Omitting every picture, copy the lines from the one that contains "V1: 3.3V (plus" through the last line of the records below, exactly and with nothing added.

(Itemized modification records)
((

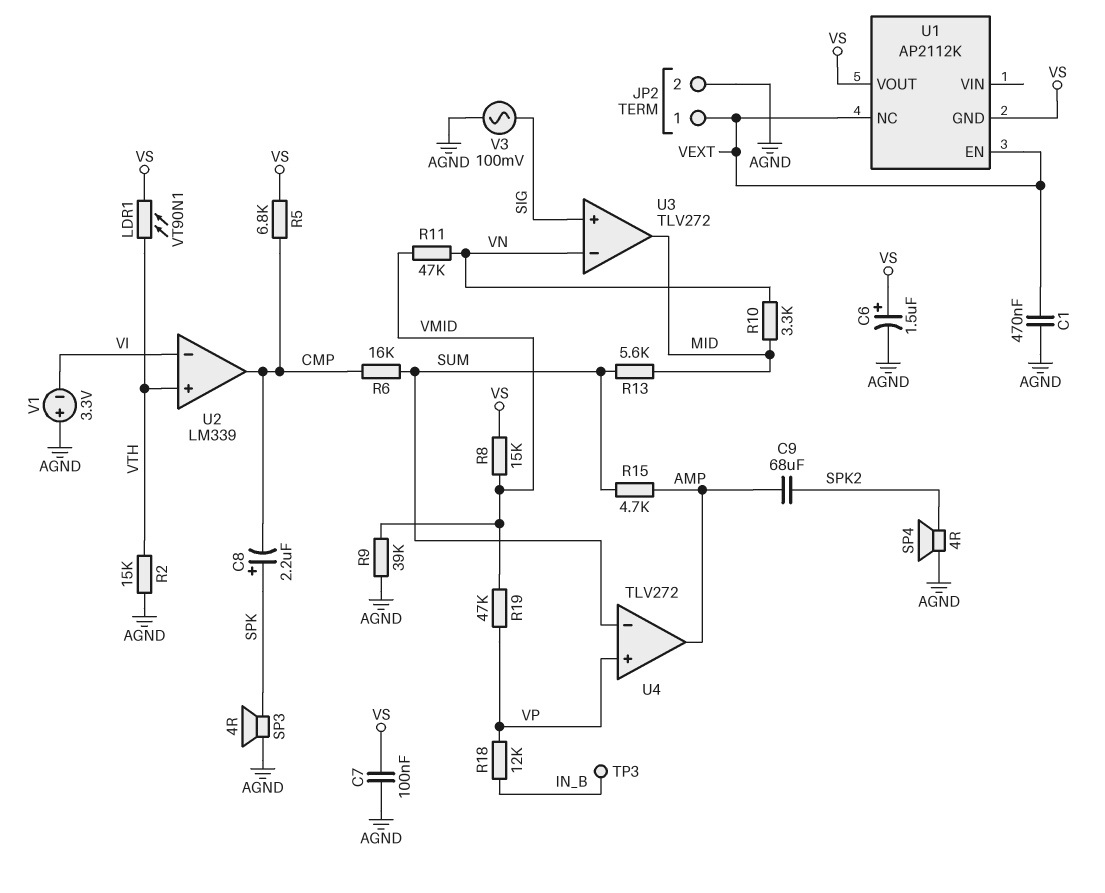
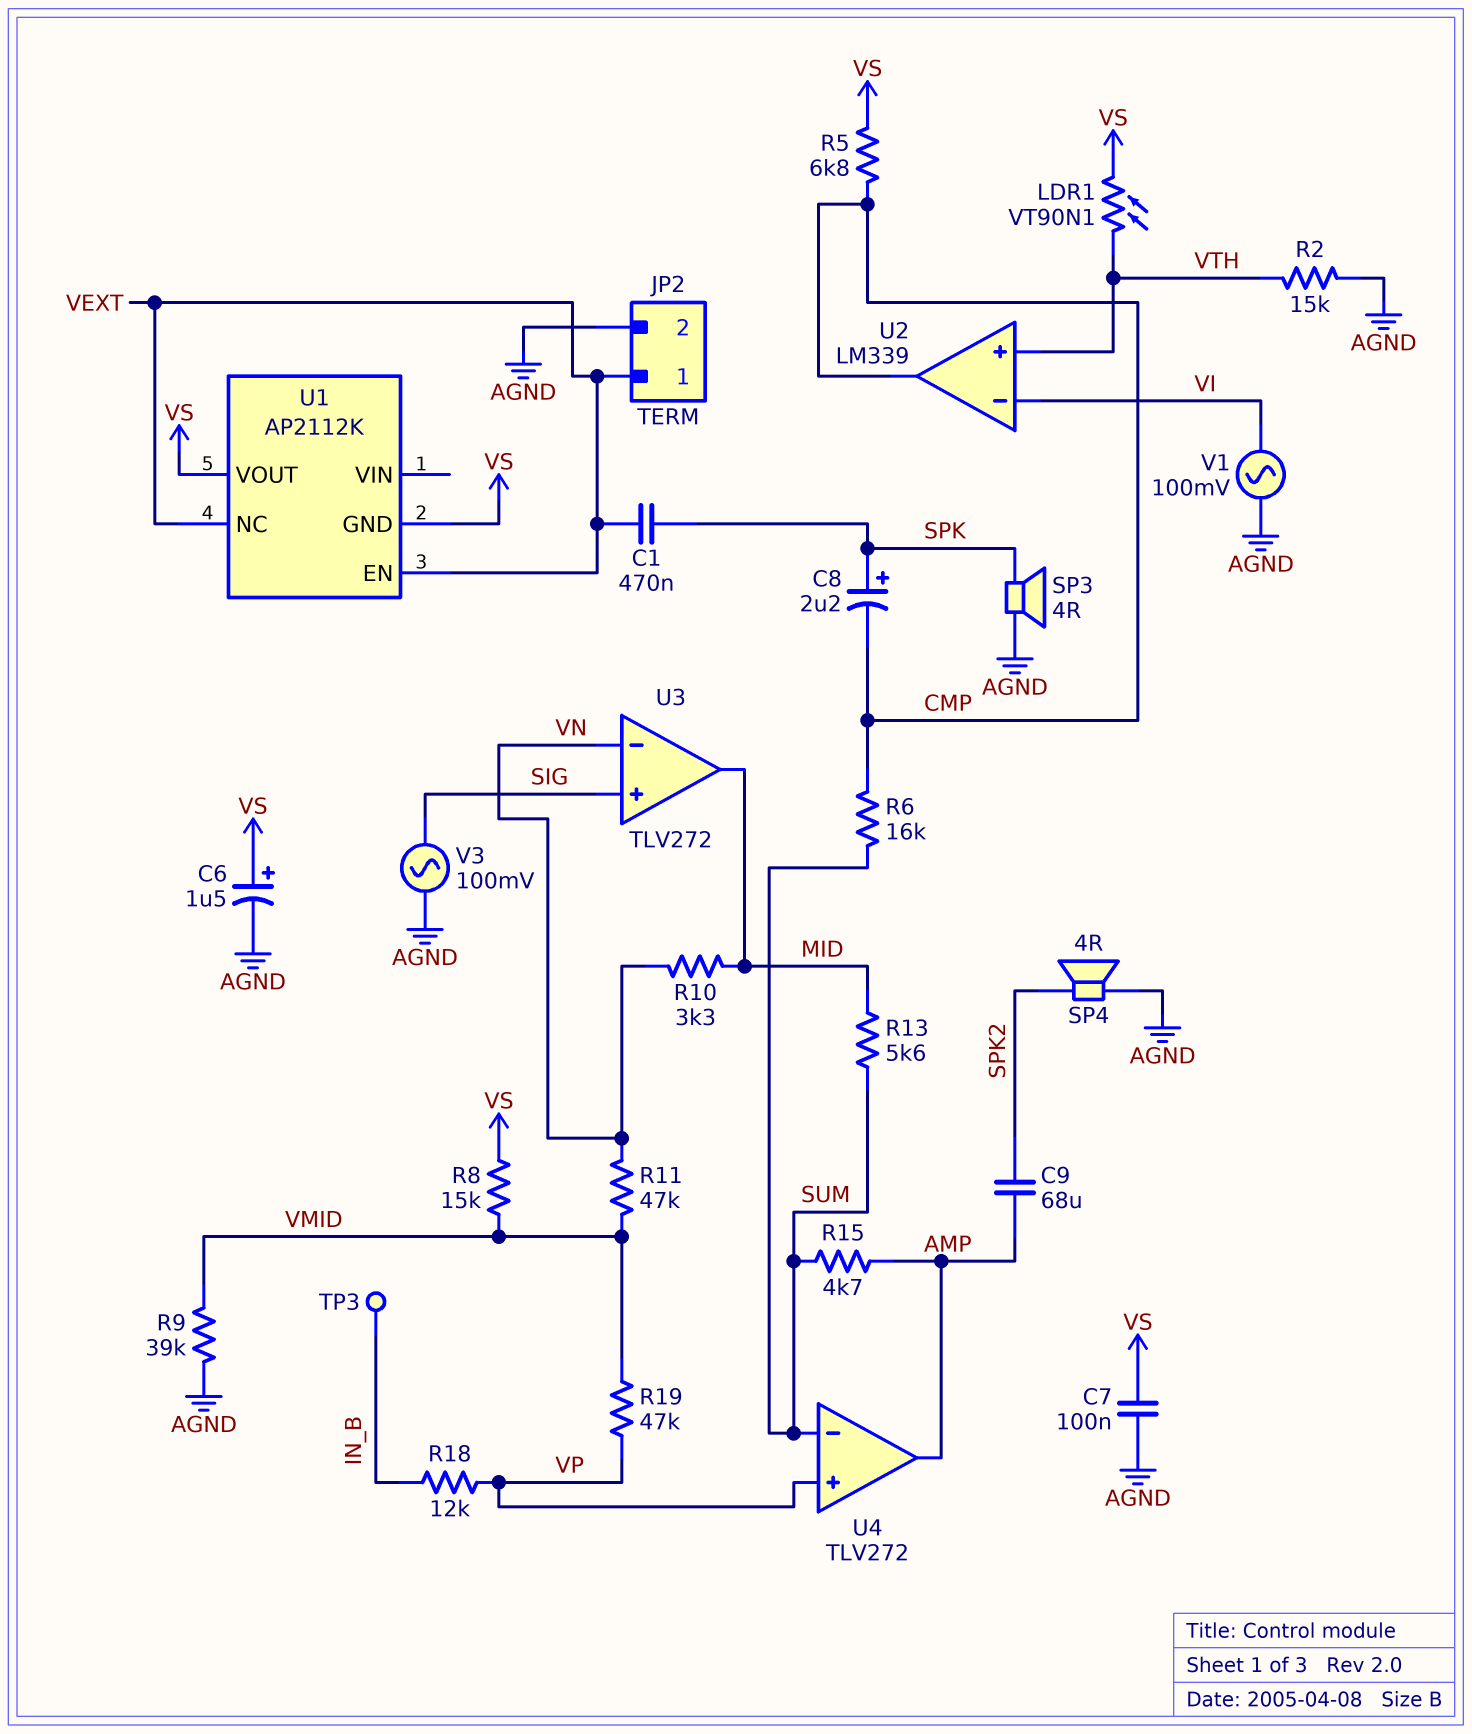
C1: 470nF (AGND, VEXT) -> 470nF (SPK, VEXT)
V1: 3.3V (plus AGND, minus VI) -> AC 100mV (AGND, VI)

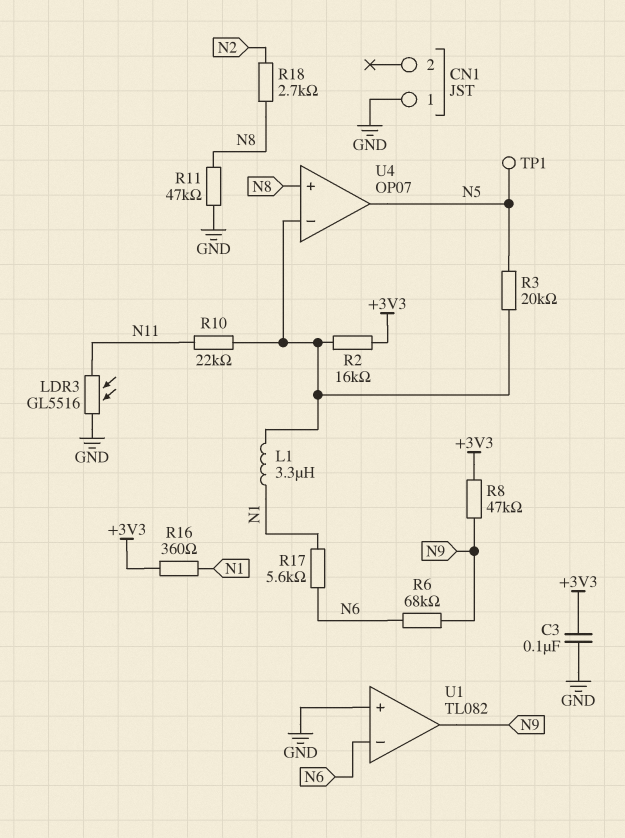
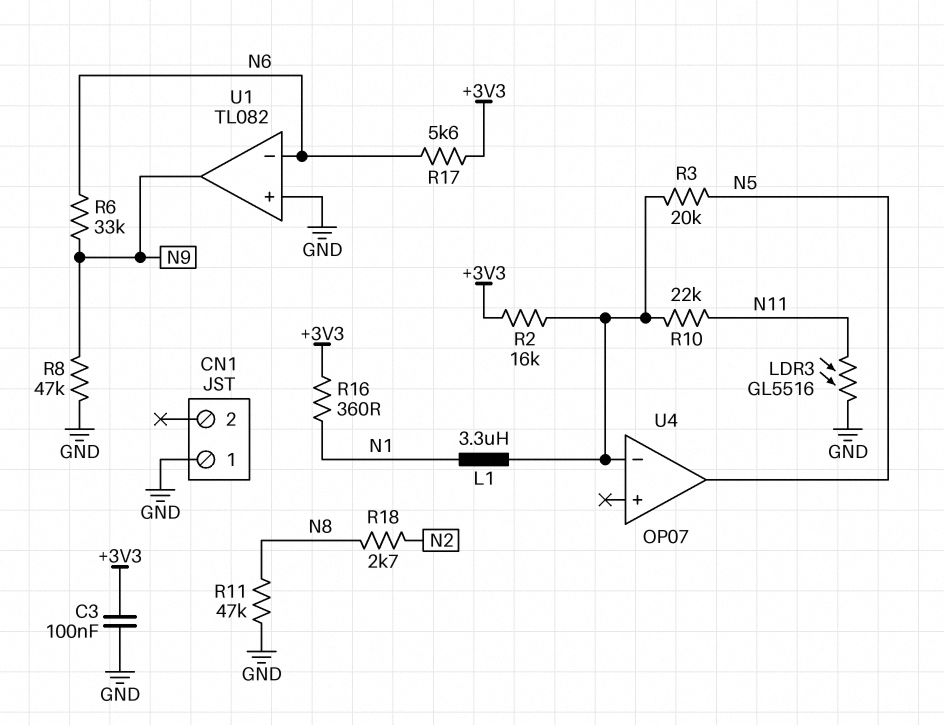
R6: 68k (N6, N9) -> 33k (N6, N9)
R8: 47k (+3V3, N9) -> 47k (GND, N9)
R17: 5.6k (N1, N6) -> 5.6k (+3V3, N6)
TP1: test point (N5) -> none
U4 pin in+: N8 -> none

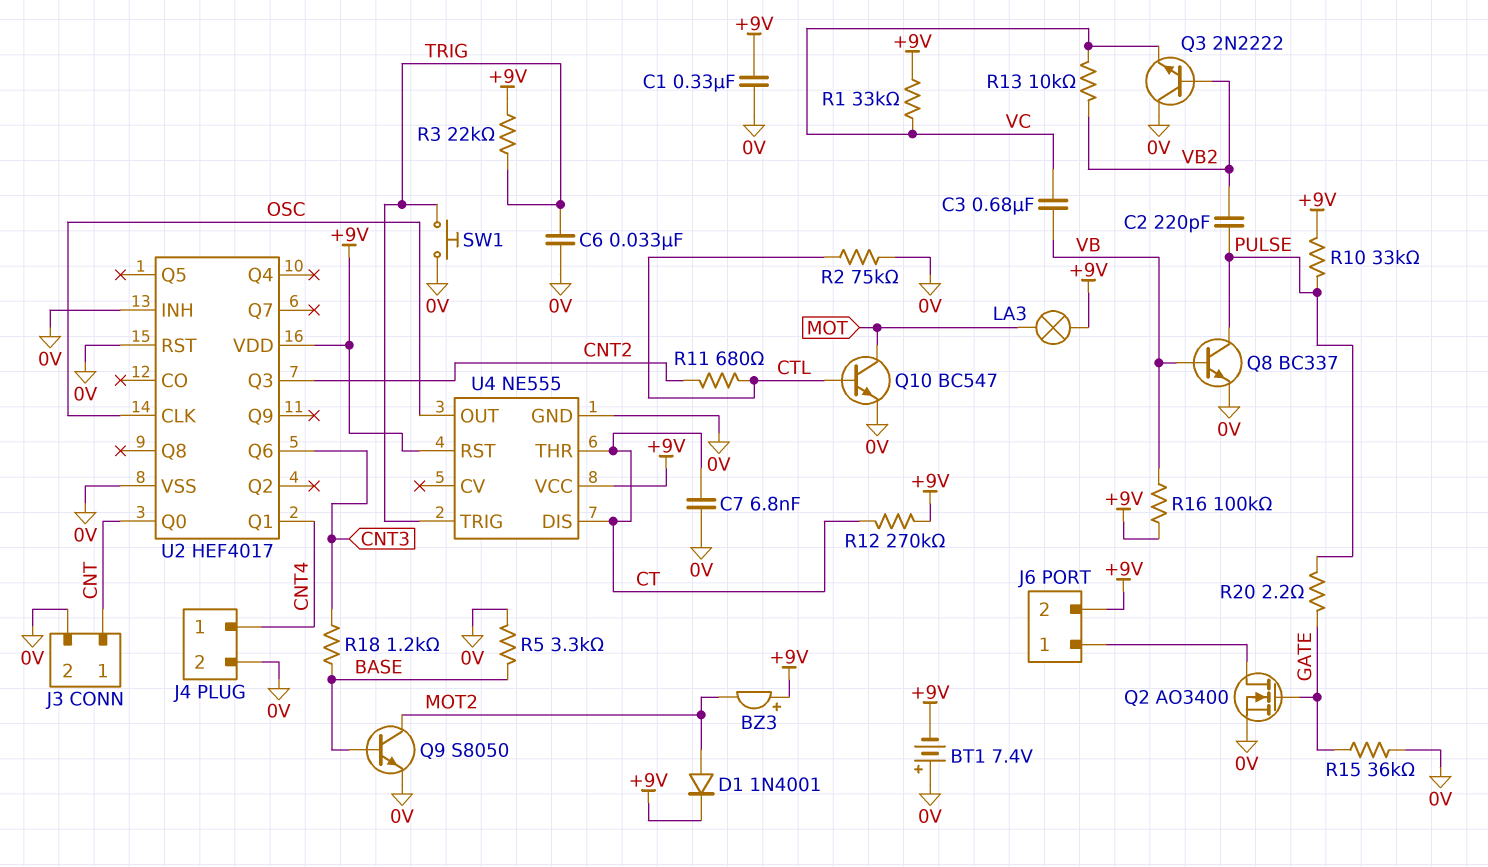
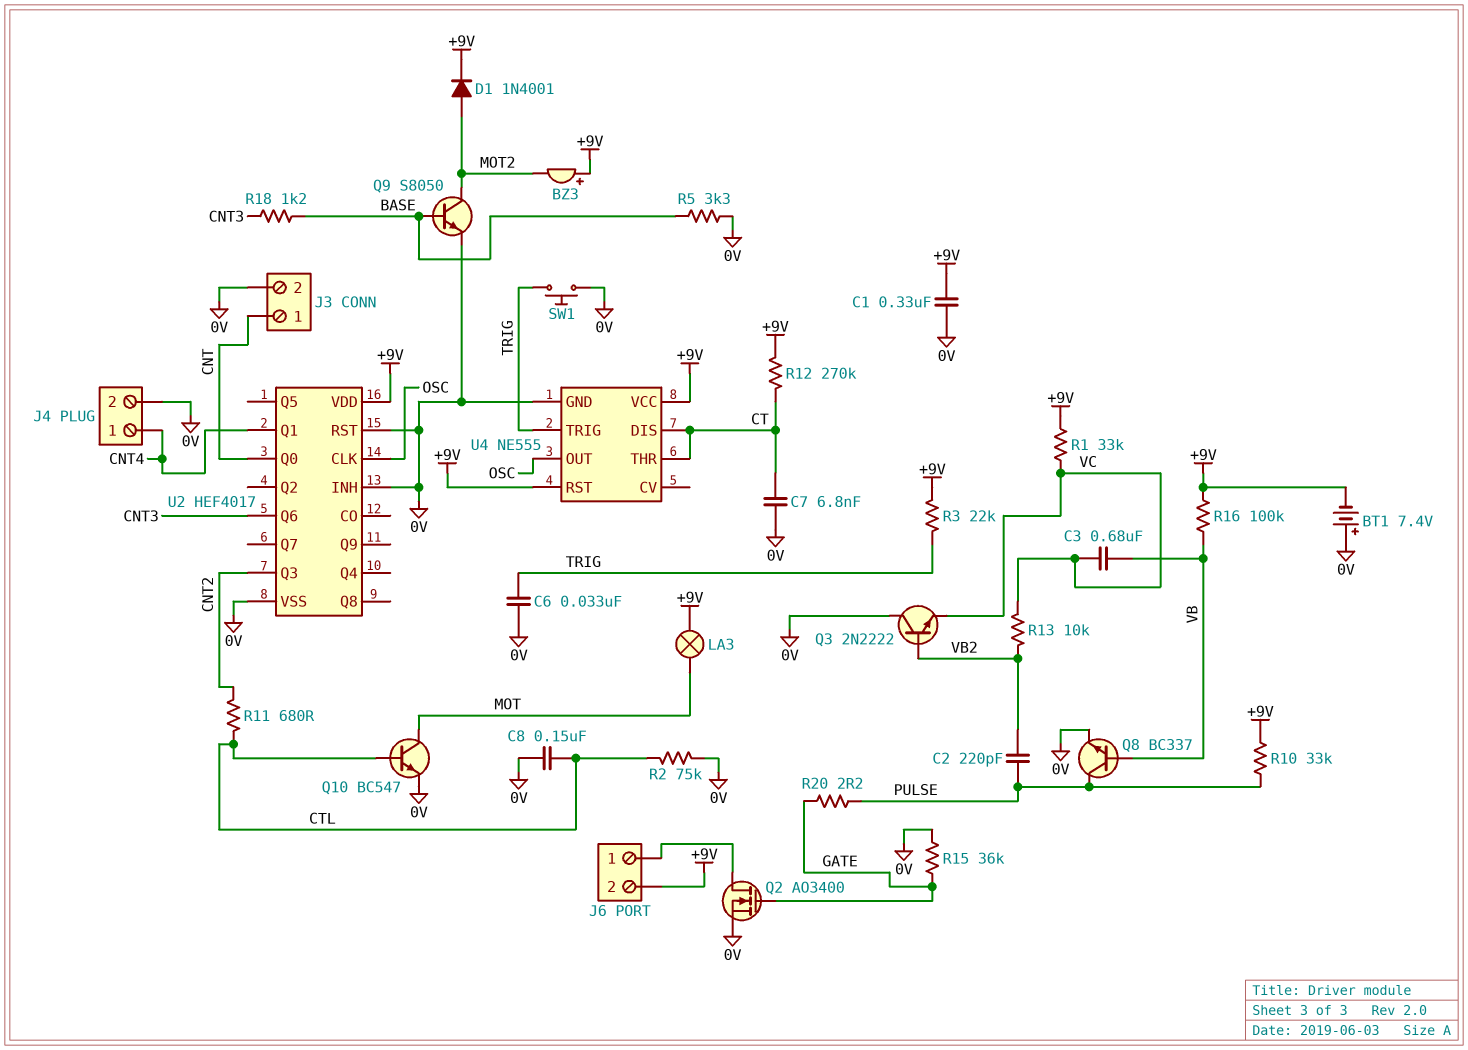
C8: none -> 150nF (0V, CTL)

))

- TASK SOLUTION
V1: 3.3V (plus AGND, minus VI) -> AC 100mV (AGND, VI)

R6: 68k (N6, N9) -> 33k (N6, N9)
R8: 47k (+3V3, N9) -> 47k (GND, N9)
R17: 5.6k (N1, N6) -> 5.6k (+3V3, N6)
TP1: test point (N5) -> none
U4 pin in+: N8 -> none

C8: none -> 150nF (0V, CTL)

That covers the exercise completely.